# [Work request]
Only the lines from the one containing "RFID2 pin RST: GP17 -> GP11" through the last line of the material should be copied, exactly as written and without pictures.

Study material below:

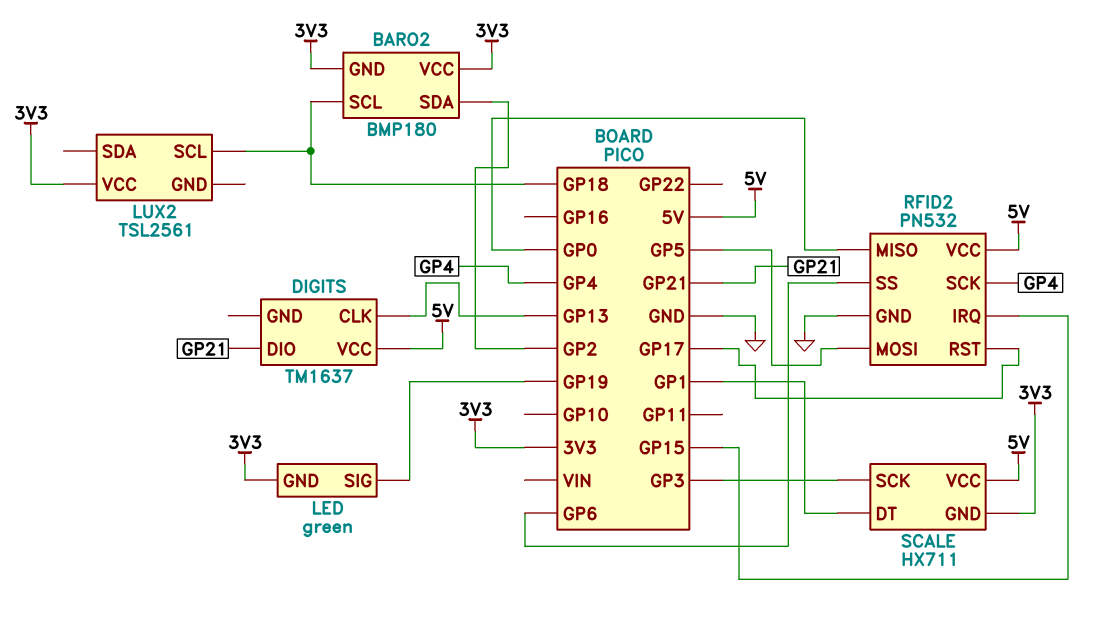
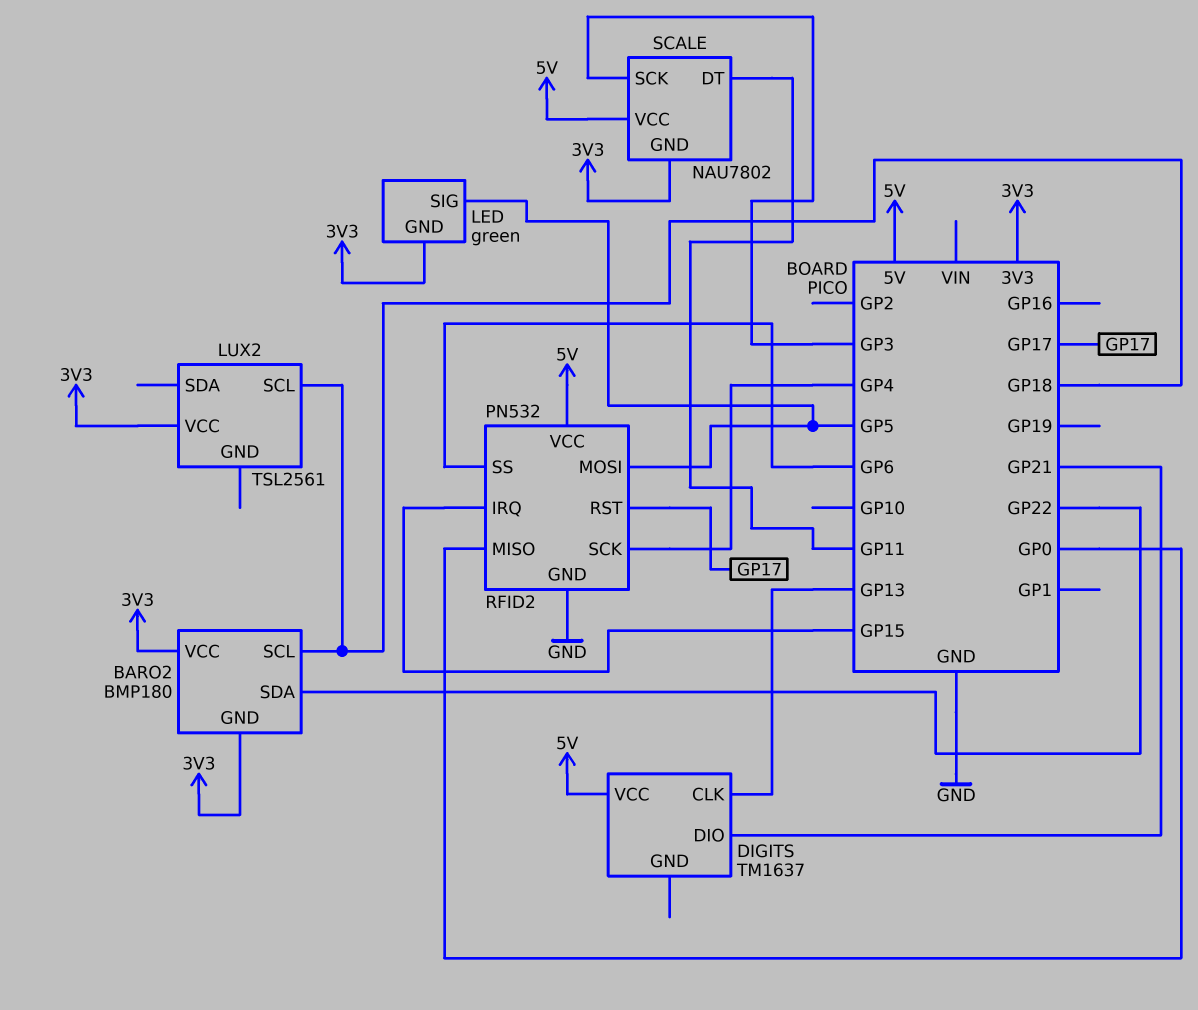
BARO2 pin SDA: GP2 -> GP22
LED pin SIG: GP19 -> GP5
SCALE: HX711 -> NAU7802
SCALE pin DT: GP1 -> GP11

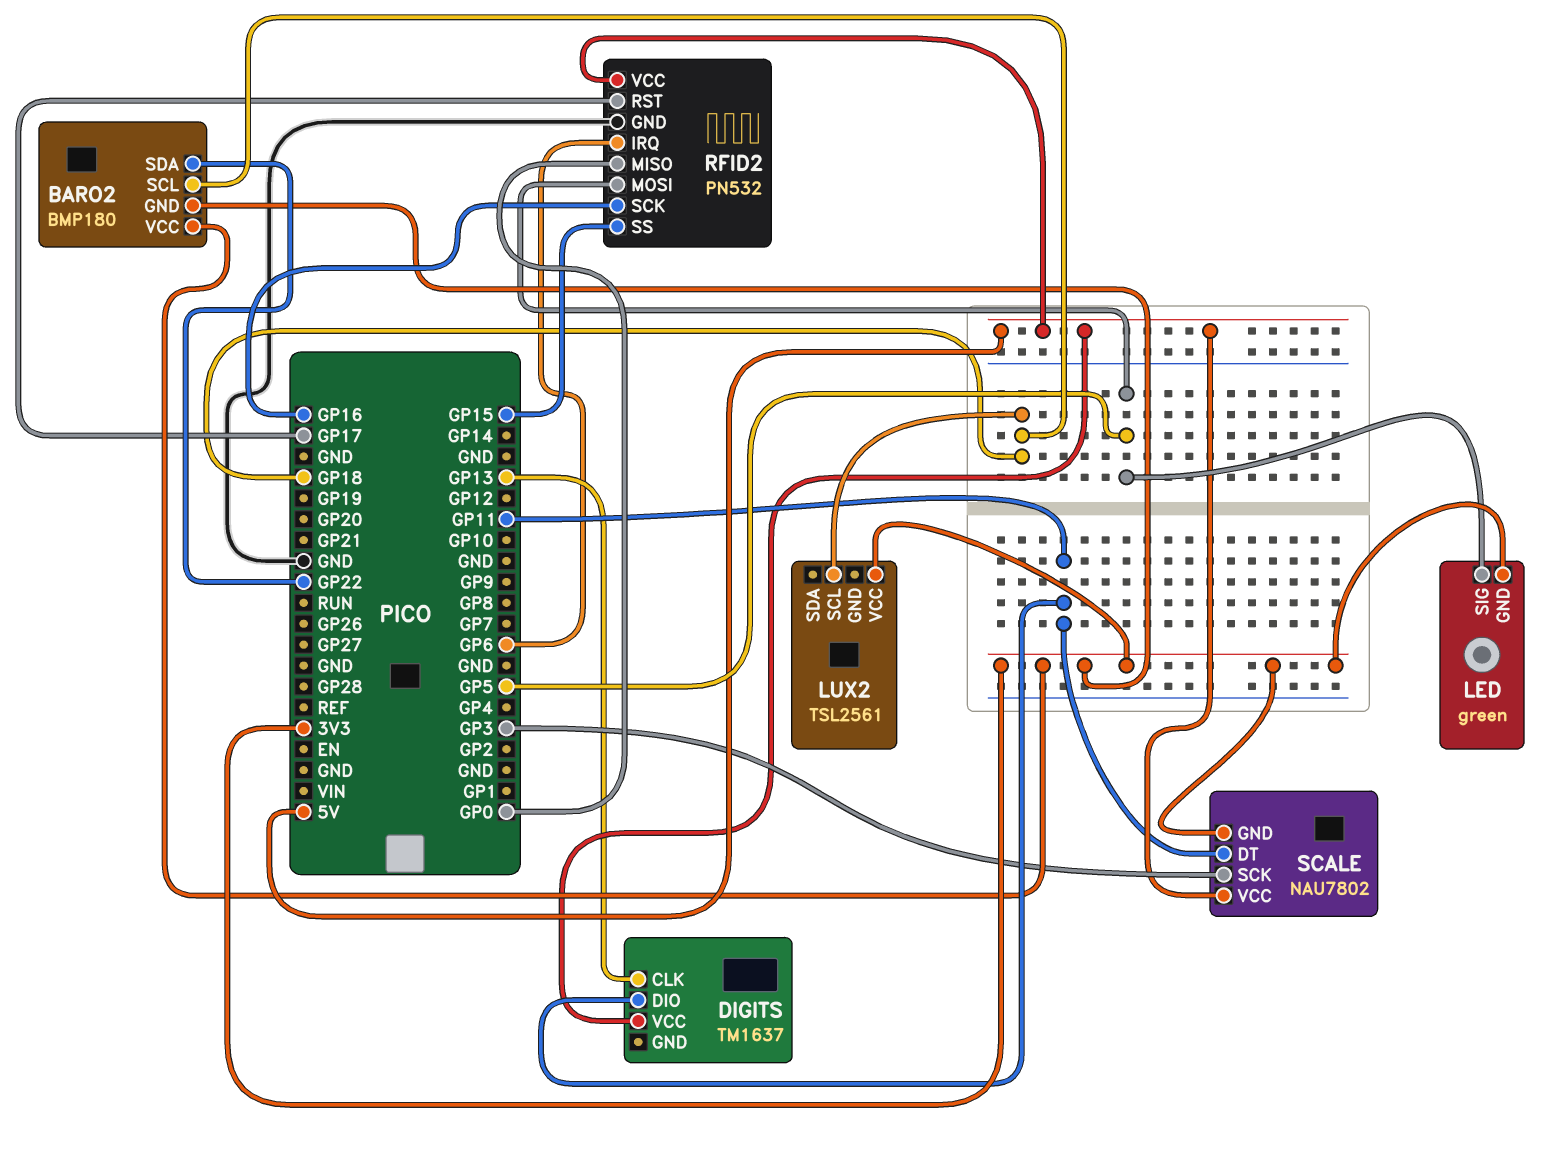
DIGITS pin DIO: GP21 -> GP11
RFID2 pin IRQ: GP15 -> GP6
RFID2 pin SCK: GP4 -> GP16
RFID2 pin SS: GP6 -> GP15

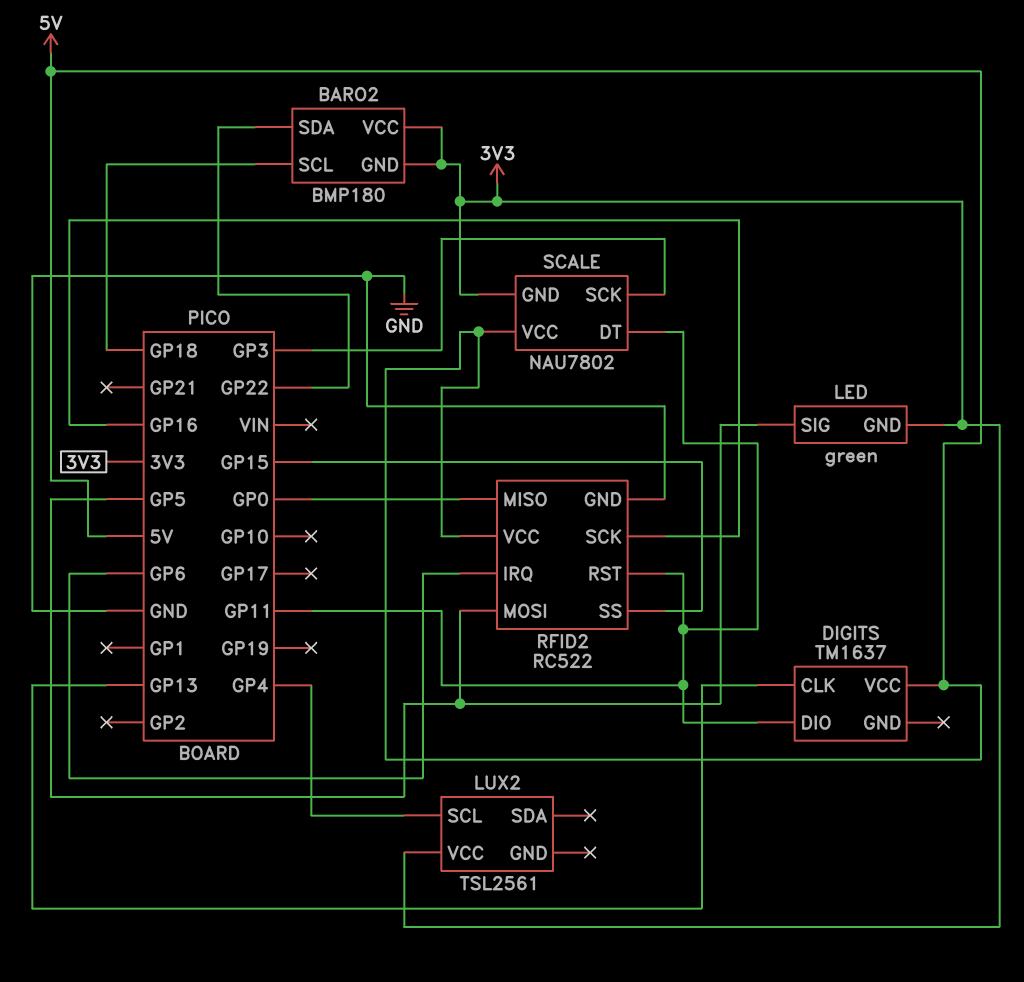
LUX2 pin SCL: GP18 -> GP4
RFID2: PN532 -> RC522
RFID2 pin RST: GP17 -> GP11

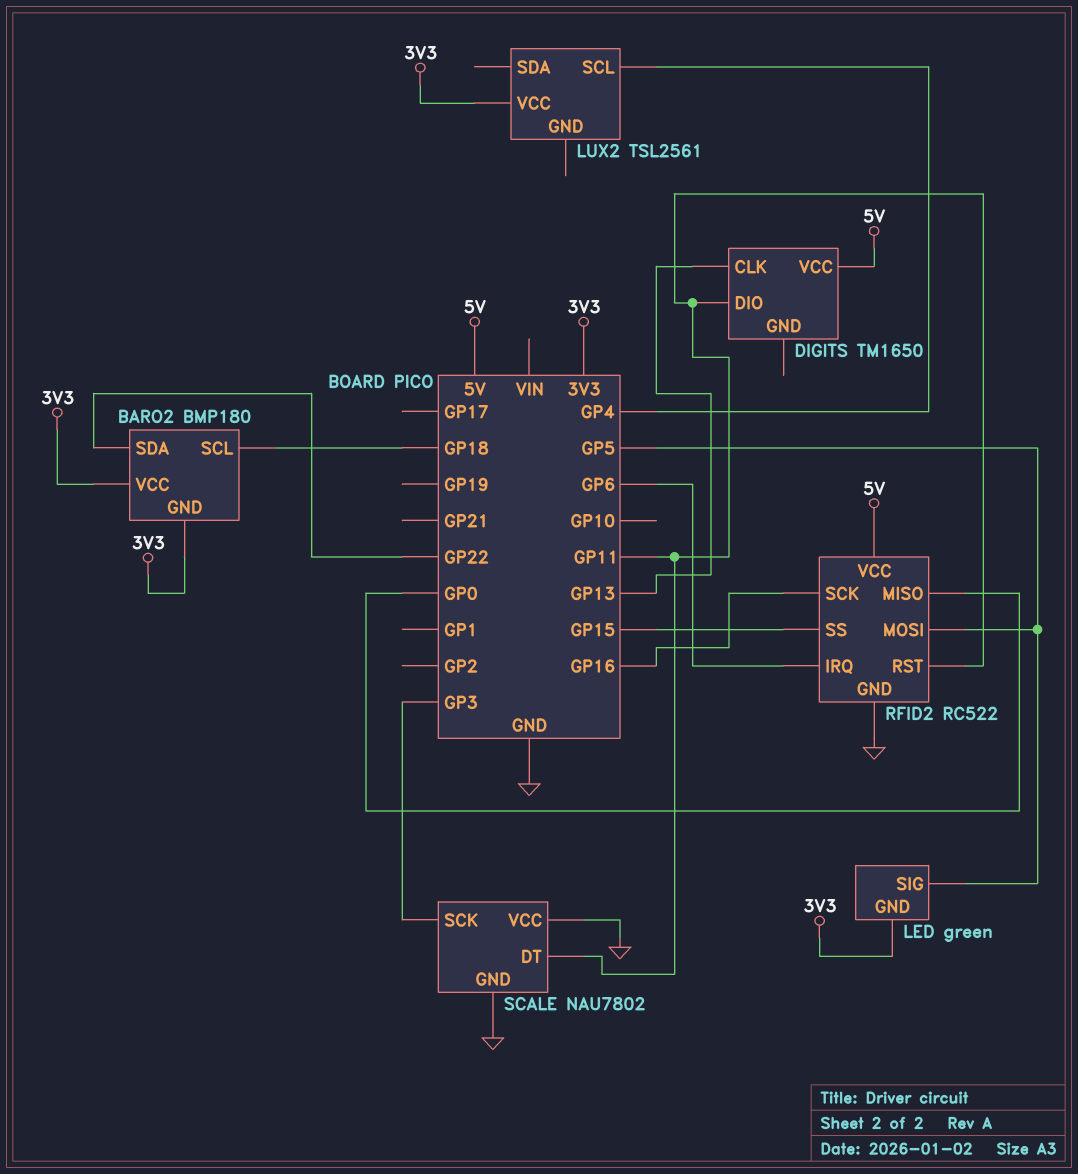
DIGITS: TM1637 -> TM1650
SCALE pin GND: 3V3 -> GND
SCALE pin VCC: 5V -> GND

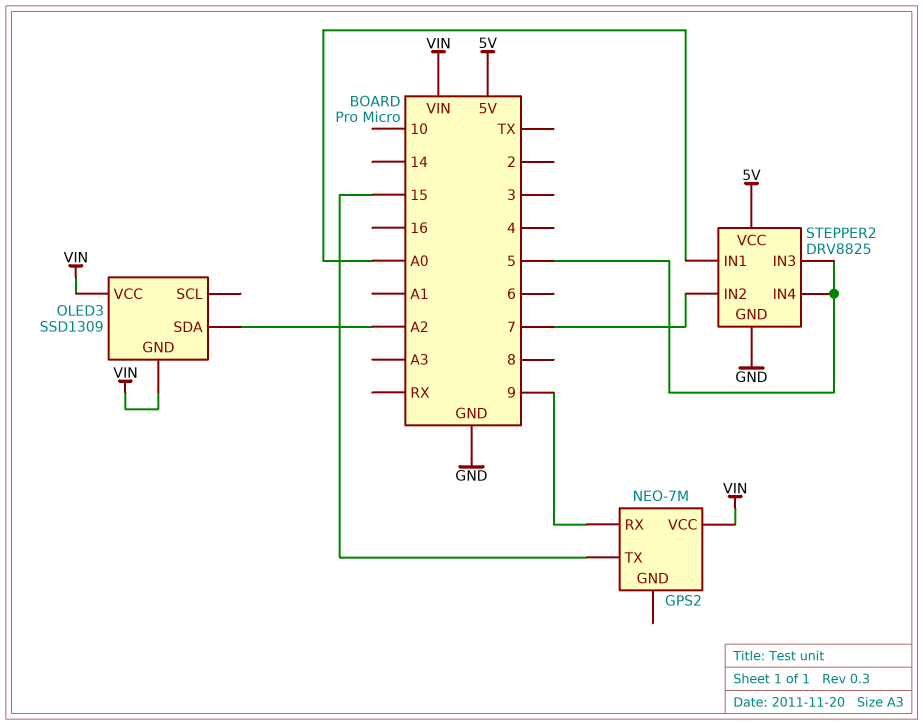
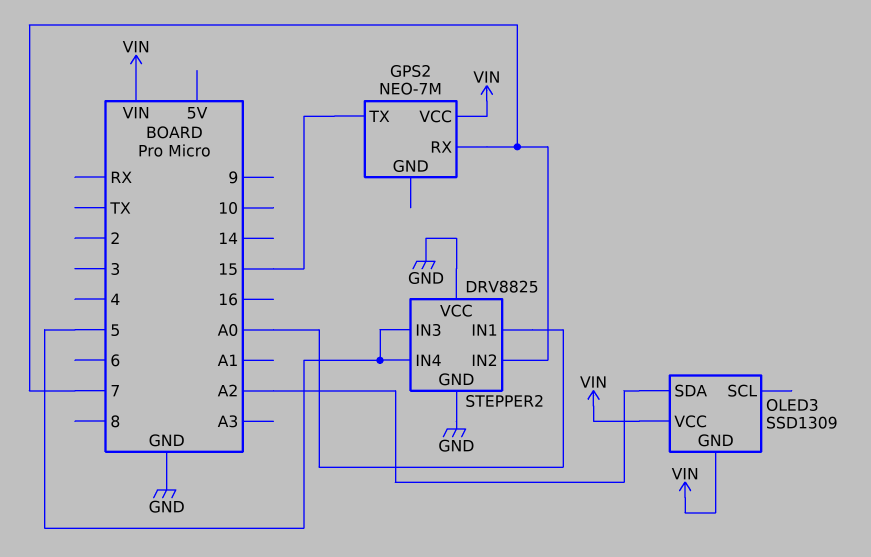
GPS2 pin RX: 9 -> 7
STEPPER2 pin VCC: 5V -> GND

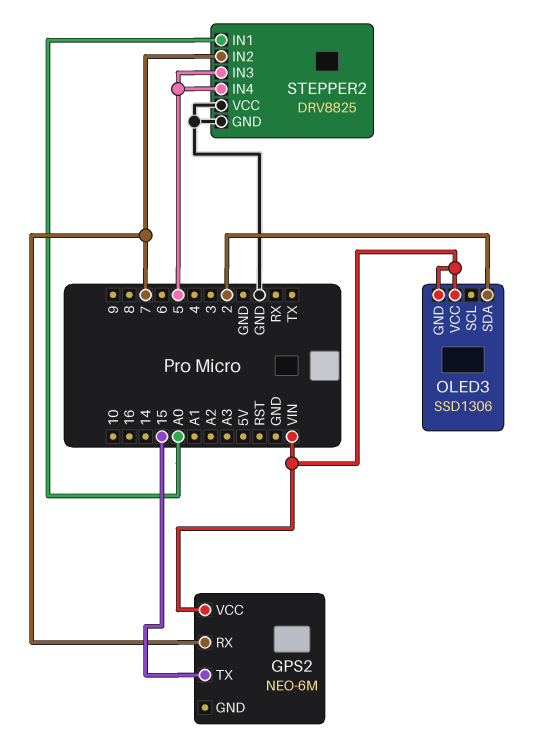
GPS2: NEO-7M -> NEO-6M
OLED3: SSD1309 -> SSD1306
OLED3 pin SDA: A2 -> 2

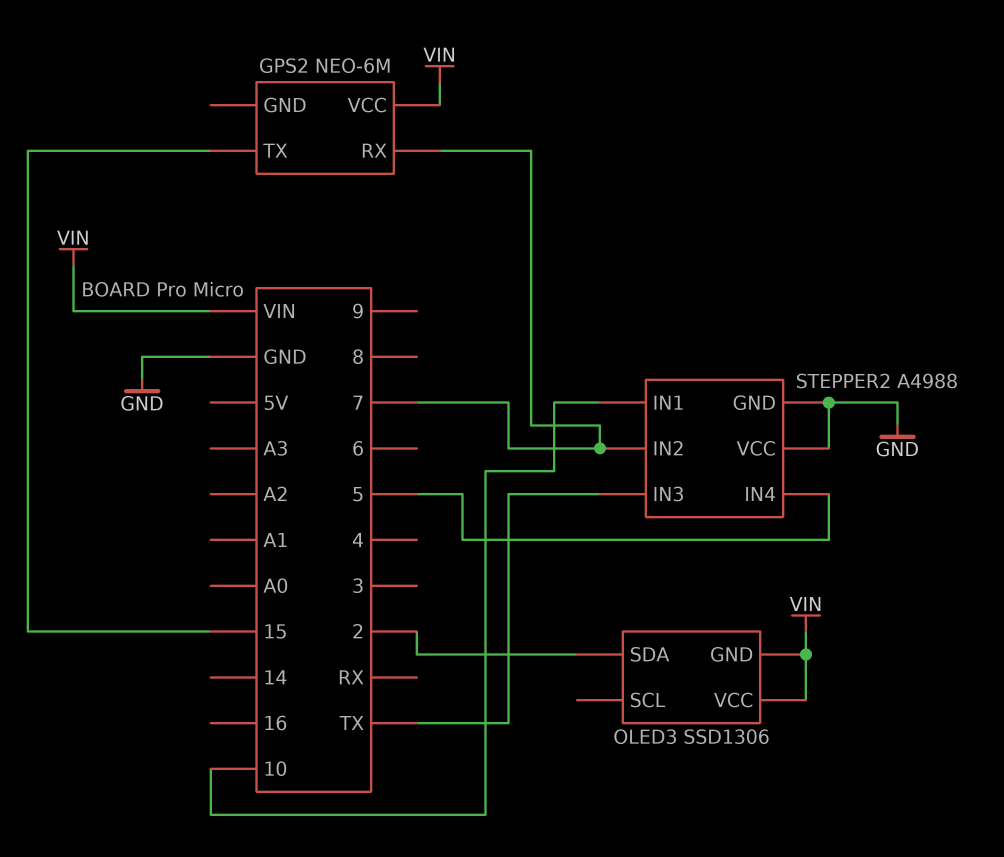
STEPPER2: DRV8825 -> A4988
STEPPER2 pin IN1: A0 -> 10
STEPPER2 pin IN3: 5 -> TX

End of Study material.

# [Reply]
RFID2 pin RST: GP17 -> GP11

DIGITS: TM1637 -> TM1650
SCALE pin GND: 3V3 -> GND
SCALE pin VCC: 5V -> GND

GPS2 pin RX: 9 -> 7
STEPPER2 pin VCC: 5V -> GND

GPS2: NEO-7M -> NEO-6M
OLED3: SSD1309 -> SSD1306
OLED3 pin SDA: A2 -> 2

STEPPER2: DRV8825 -> A4988
STEPPER2 pin IN1: A0 -> 10
STEPPER2 pin IN3: 5 -> TX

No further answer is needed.